_WORK TO COMPLETE_
Show all the lines in the data below that include the word "verde".

_DATASET EXTRACT_
Segment Open

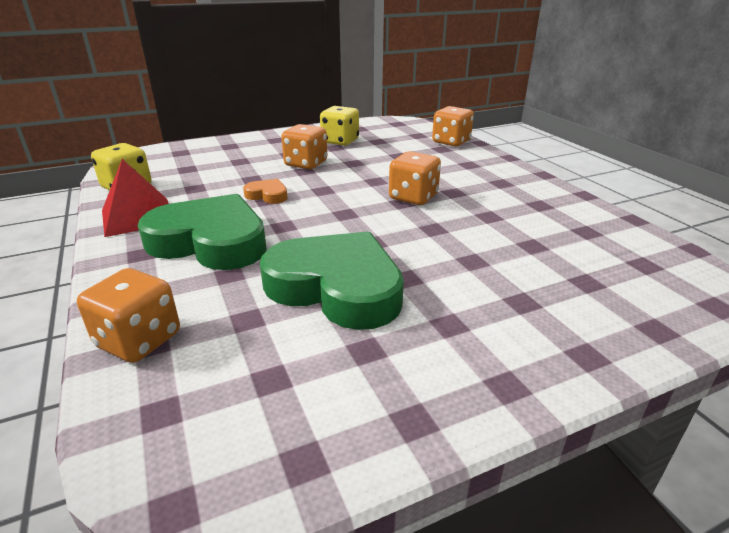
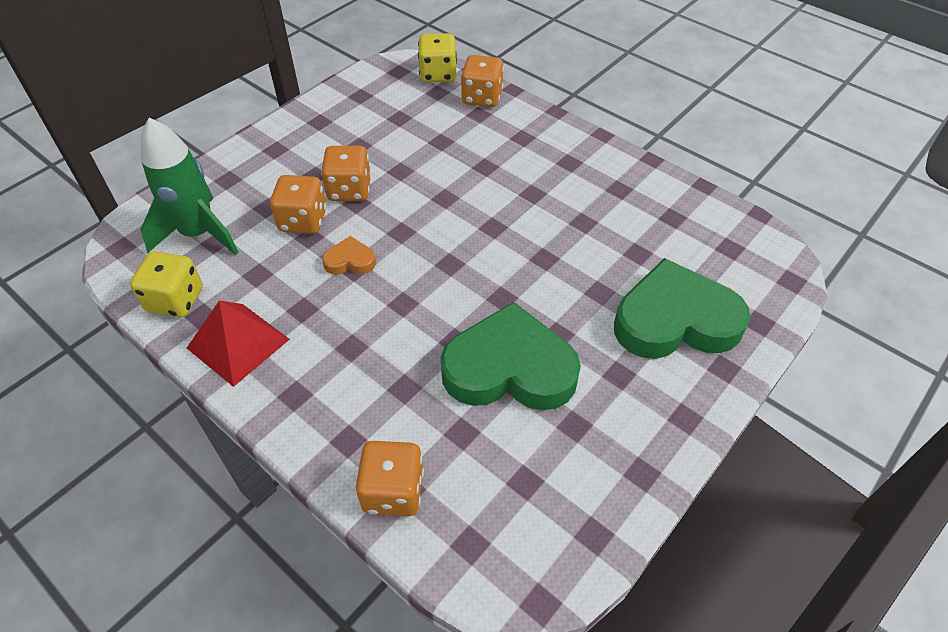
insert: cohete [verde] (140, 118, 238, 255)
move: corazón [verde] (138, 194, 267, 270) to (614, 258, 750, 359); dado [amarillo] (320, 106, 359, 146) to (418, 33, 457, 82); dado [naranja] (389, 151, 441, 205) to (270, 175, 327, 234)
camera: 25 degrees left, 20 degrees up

Segment Closed

_EXERCISE SOLUTION_
insert: cohete [verde] (140, 118, 238, 255)
move: corazón [verde] (138, 194, 267, 270) to (614, 258, 750, 359); dado [amarillo] (320, 106, 359, 146) to (418, 33, 457, 82); dado [naranja] (389, 151, 441, 205) to (270, 175, 327, 234)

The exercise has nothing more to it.